> BRIEF: Determine the number of lines in these entries that hold the word "none". Give the number and nothing more.
☆ ☆ ☆ ☆ ☆
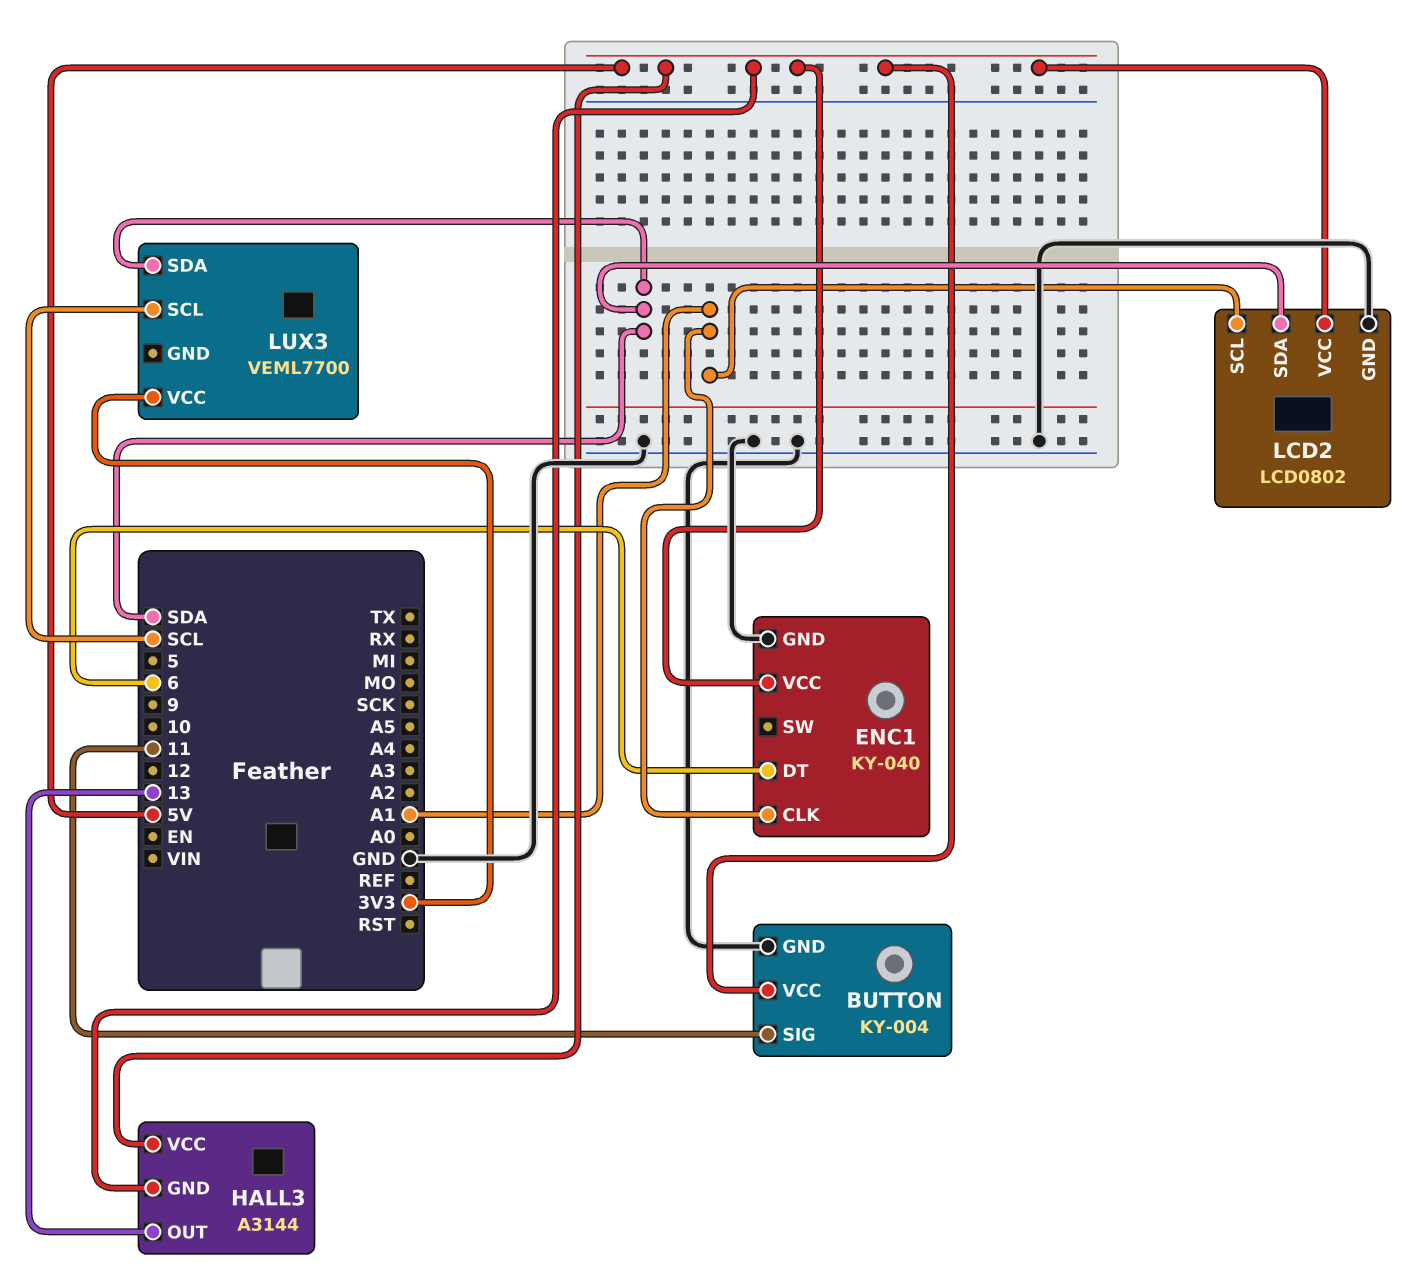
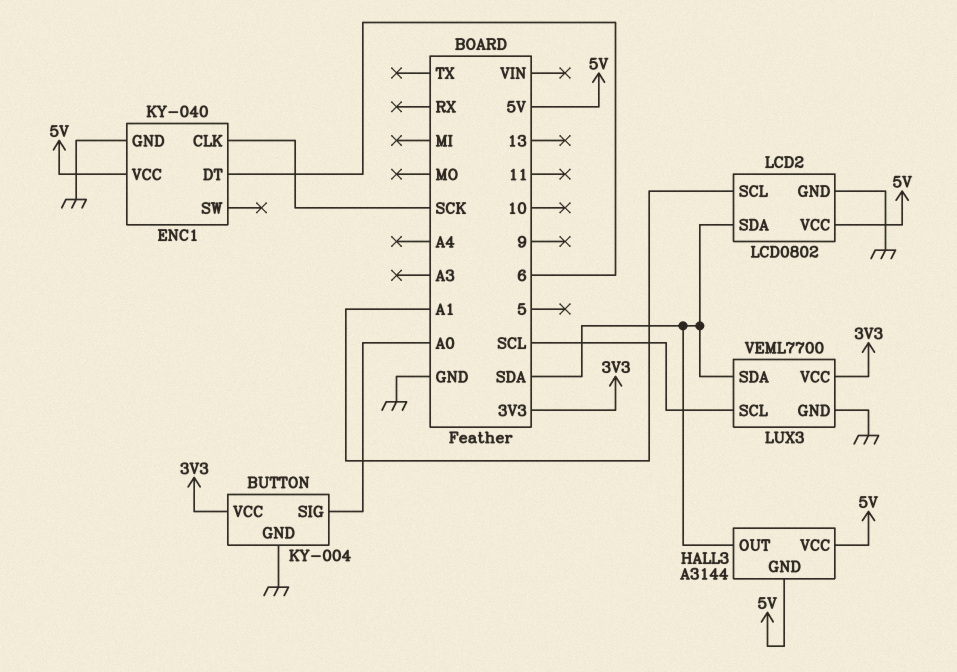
BUTTON pin SIG: 11 -> A0
BUTTON pin VCC: 5V -> 3V3
ENC1 pin CLK: A1 -> SCK
HALL3 pin OUT: 13 -> SDA
LUX3 pin GND: none -> GND

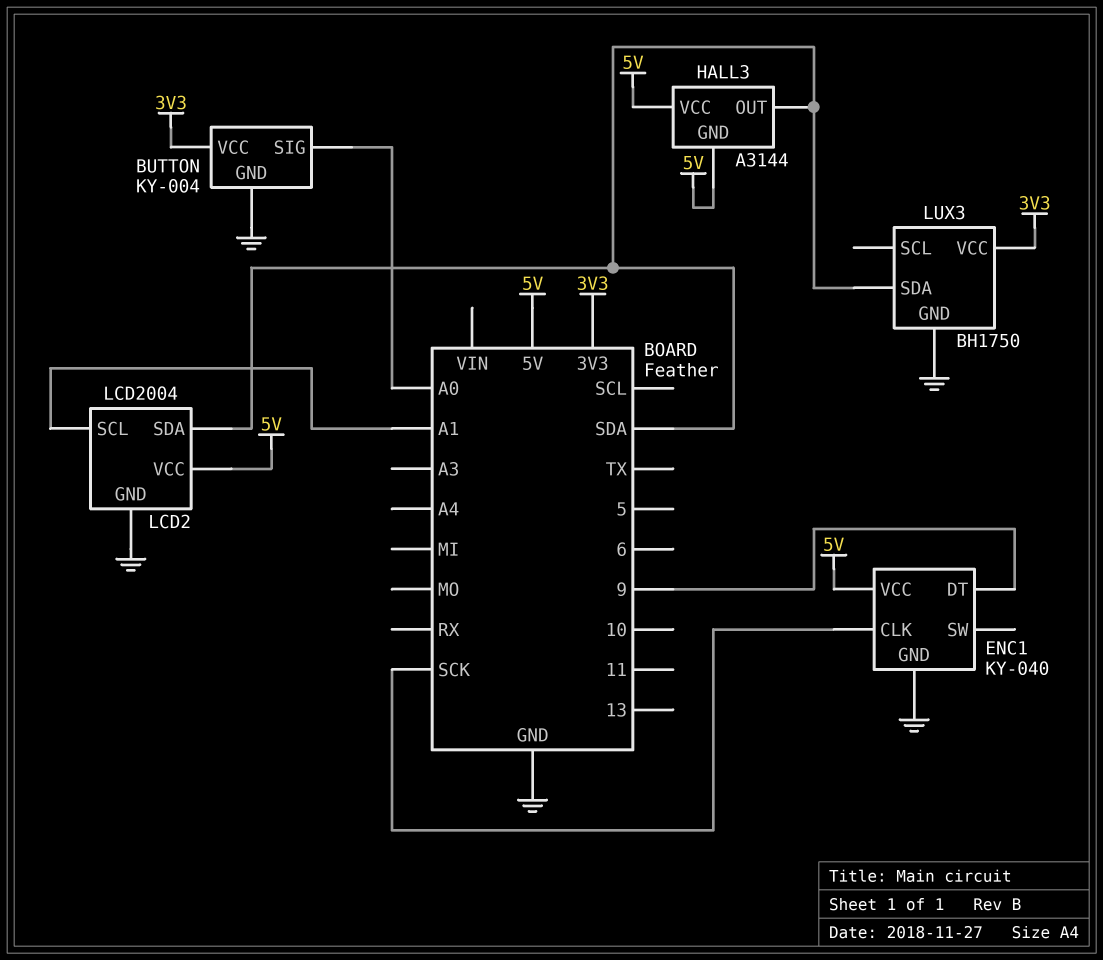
ENC1 pin DT: 6 -> 9
LCD2: LCD0802 -> LCD2004
LUX3: VEML7700 -> BH1750
LUX3 pin SCL: SCL -> none

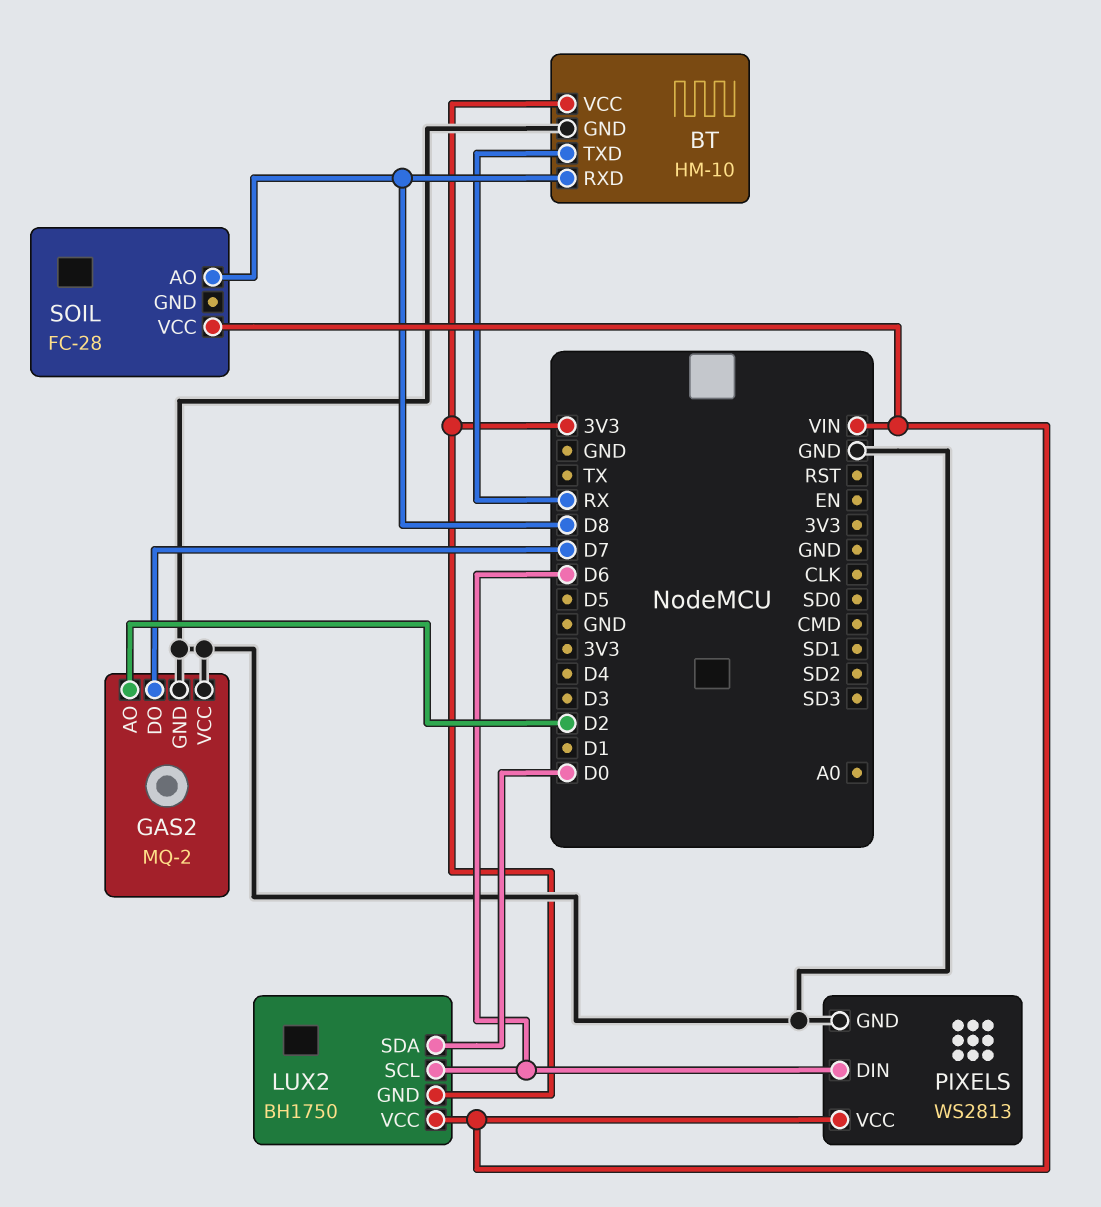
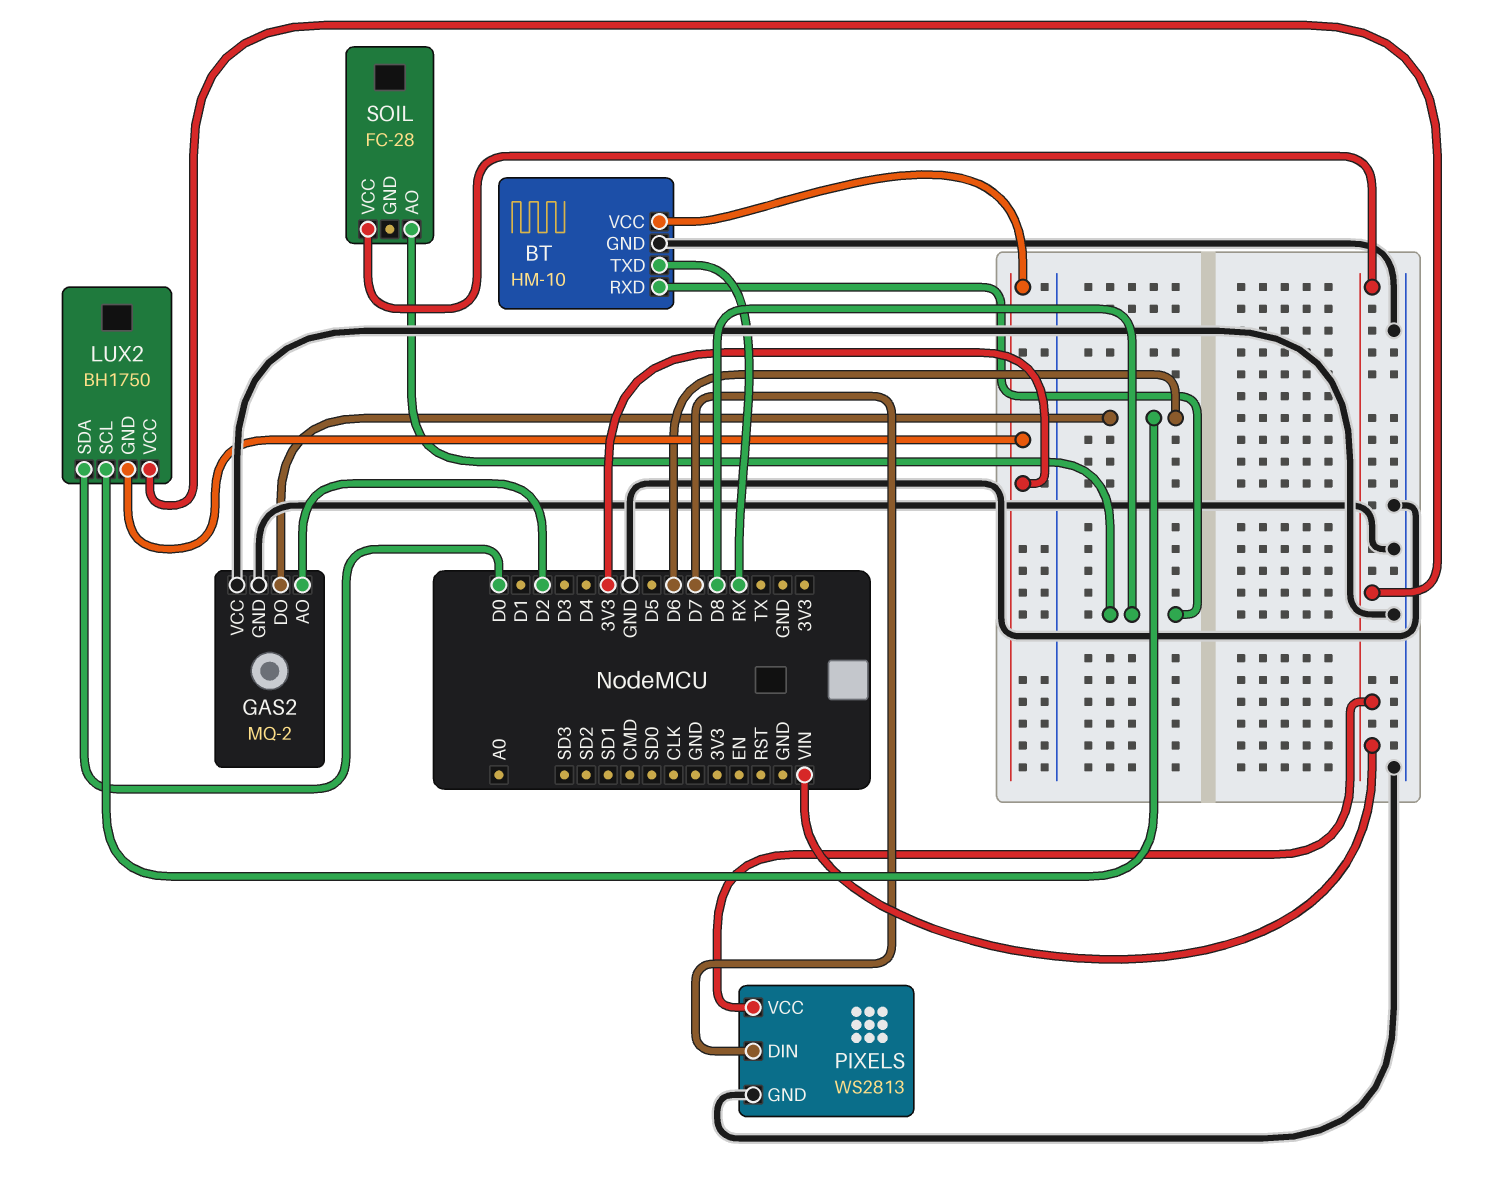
GAS2 pin DO: D7 -> D6
PIXELS pin DIN: D6 -> D7

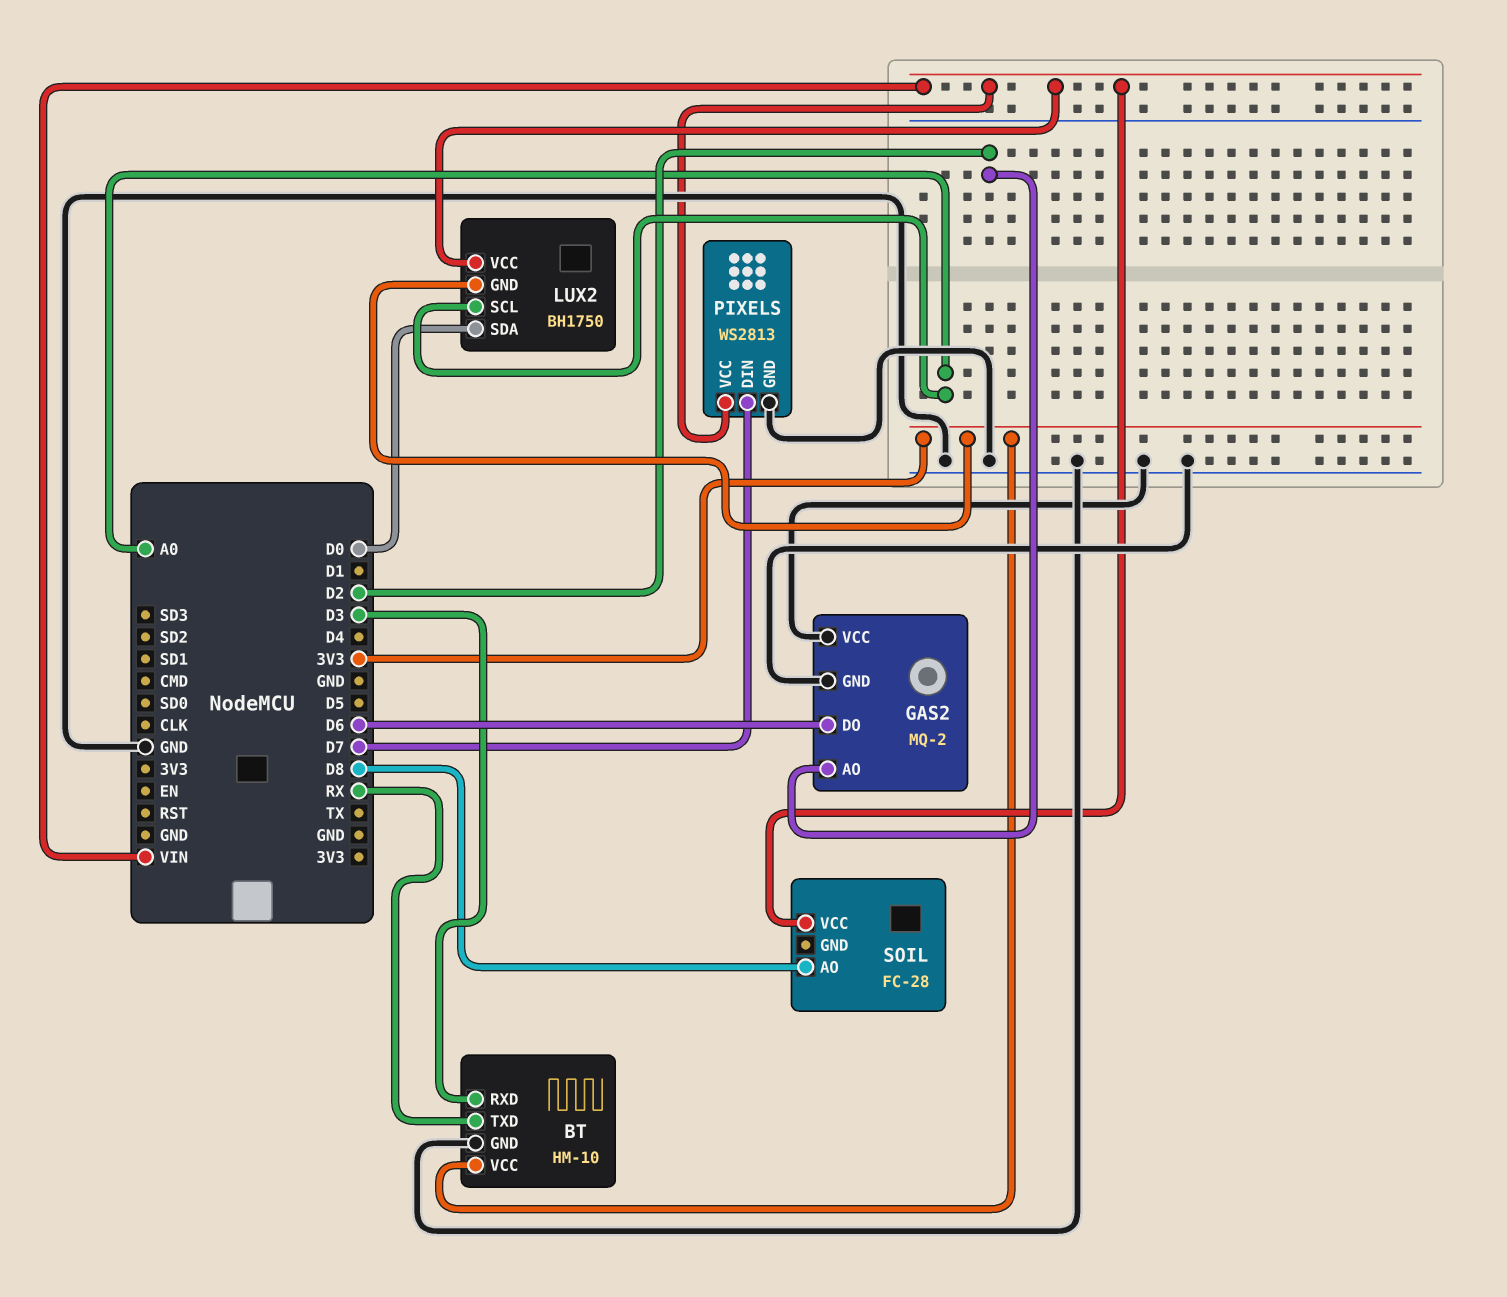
BT pin RXD: D8 -> D3
LUX2 pin SCL: D6 -> A0

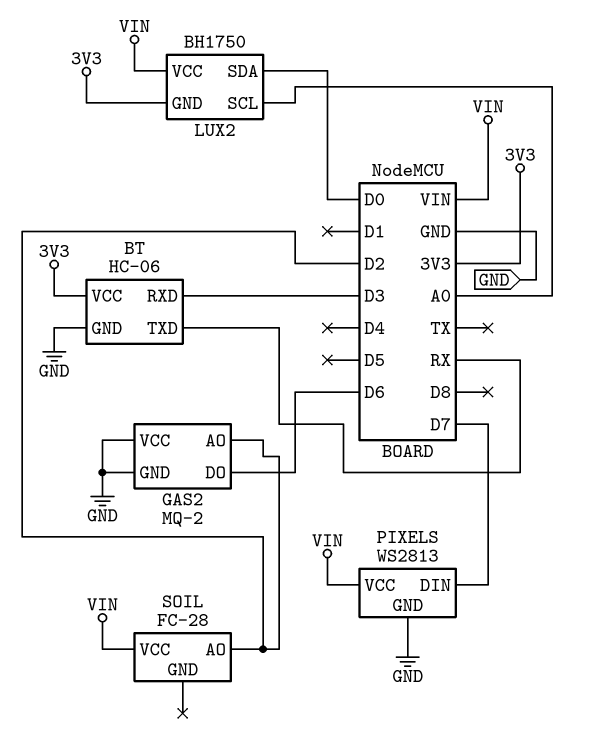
BT: HM-10 -> HC-06
SOIL pin AO: D8 -> D2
☆ ☆ ☆ ☆ ☆
> ANSWER TO THIS PROBLEM: 2